WORK INSTRUCTIONS:
Copy out every line of the data where the word "RFID" is found.

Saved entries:
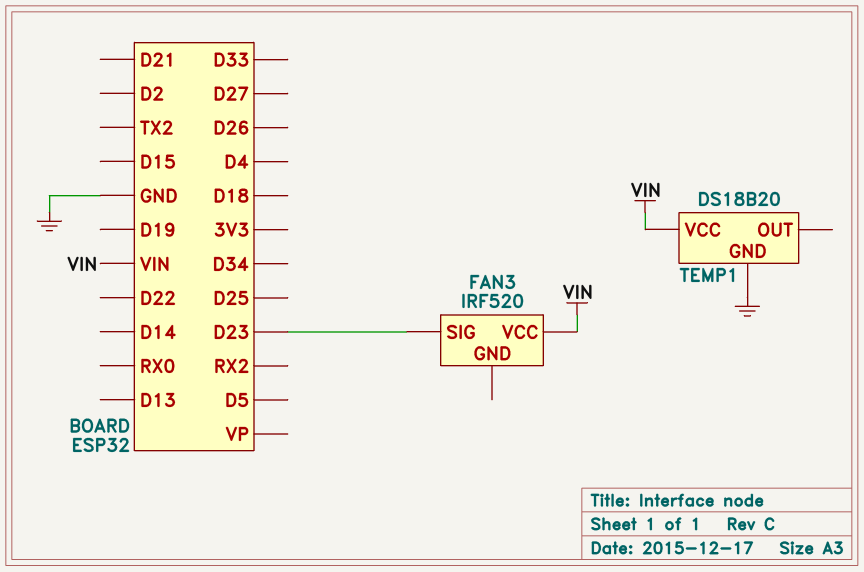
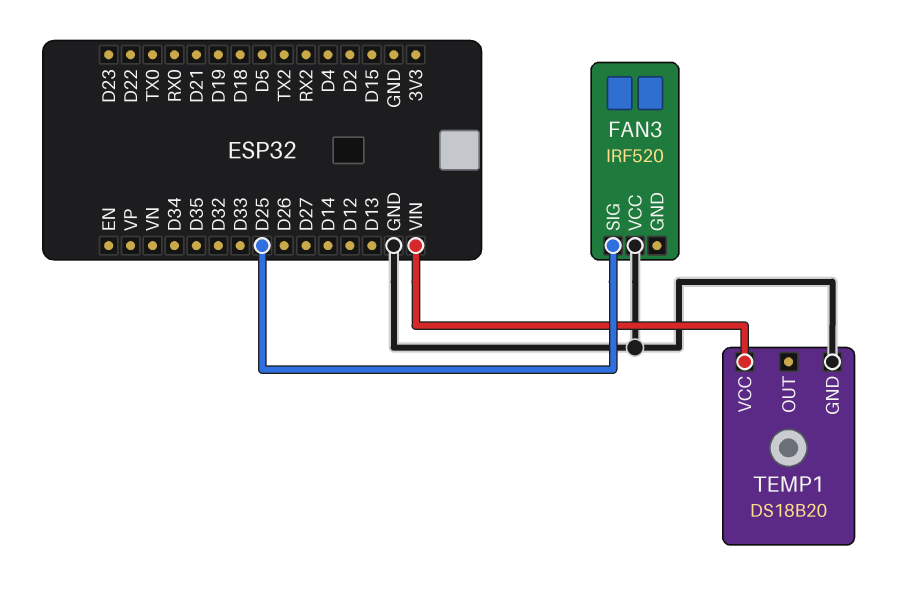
FAN3 pin SIG: D23 -> D25
FAN3 pin VCC: VIN -> GND

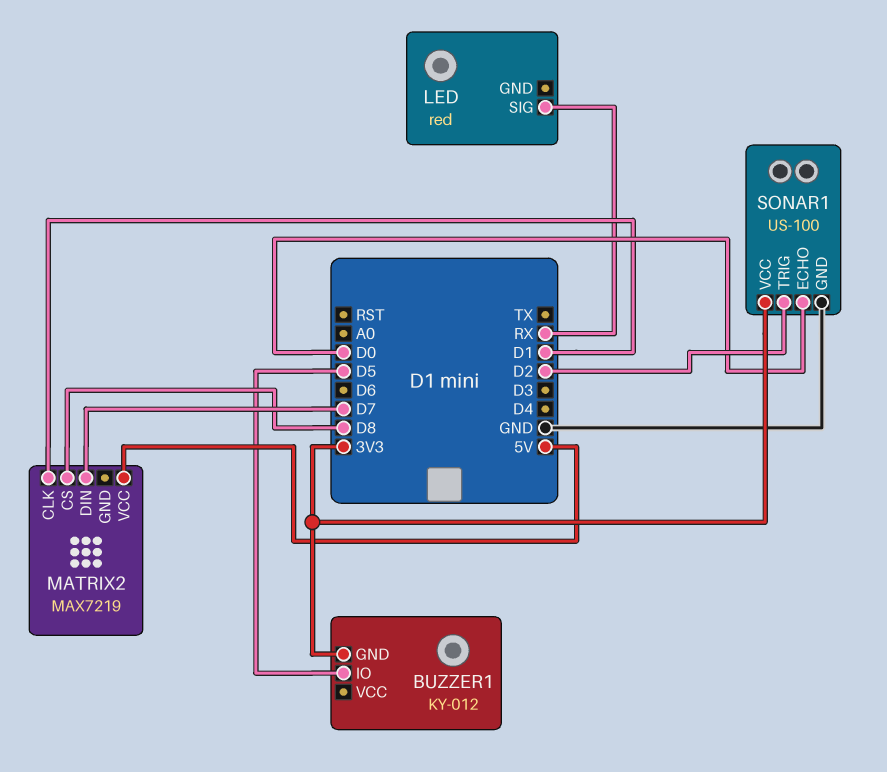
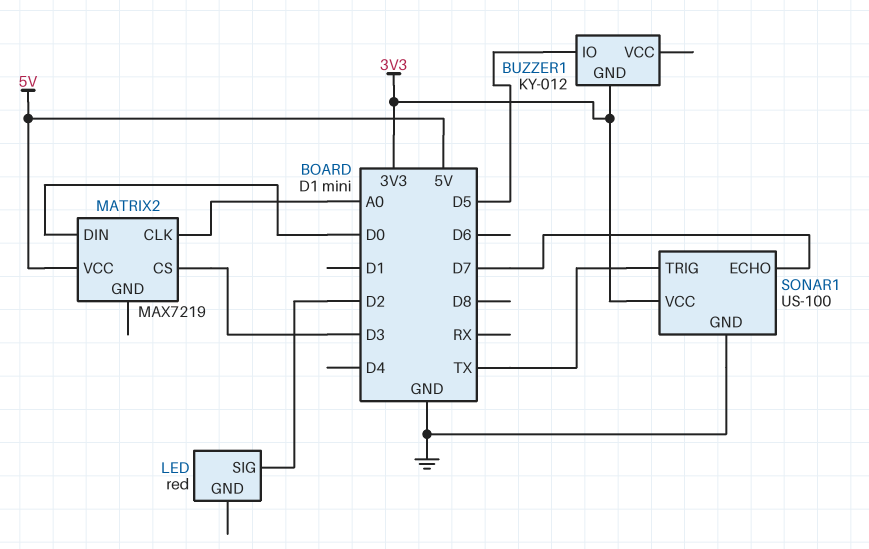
LED pin SIG: RX -> D2
MATRIX2 pin CLK: D1 -> A0
MATRIX2 pin CS: D8 -> D3
MATRIX2 pin DIN: D7 -> D0
SONAR1 pin ECHO: D0 -> D7
SONAR1 pin TRIG: D2 -> TX

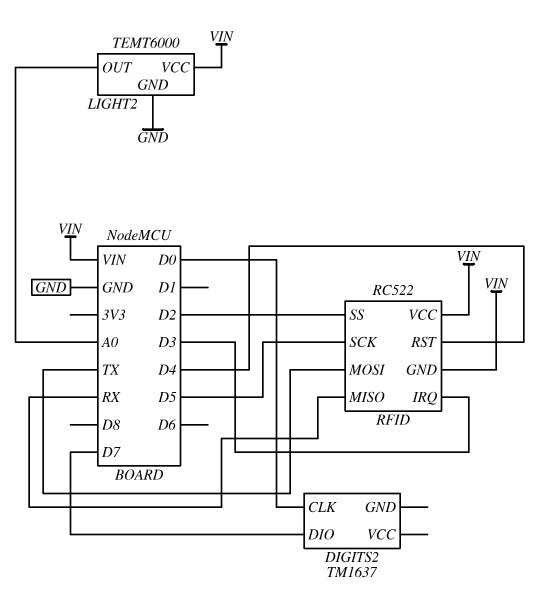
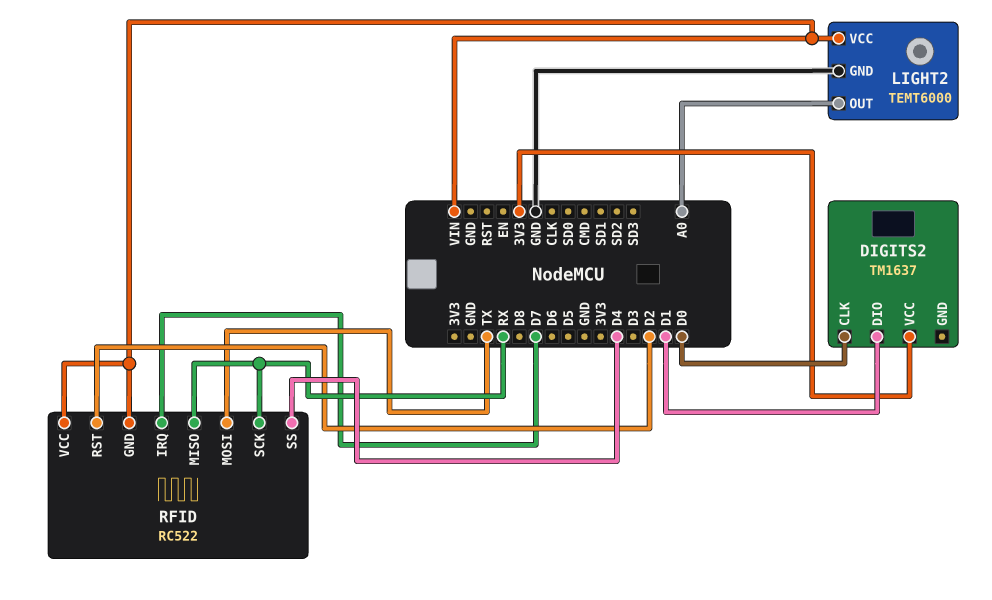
DIGITS2 pin DIO: D7 -> D1
DIGITS2 pin VCC: none -> 3V3
RFID pin IRQ: D3 -> D7
RFID pin RST: D4 -> D2
RFID pin SCK: D5 -> RX
RFID pin SS: D2 -> D4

FINISHED TASK:
RFID pin IRQ: D3 -> D7
RFID pin RST: D4 -> D2
RFID pin SCK: D5 -> RX
RFID pin SS: D2 -> D4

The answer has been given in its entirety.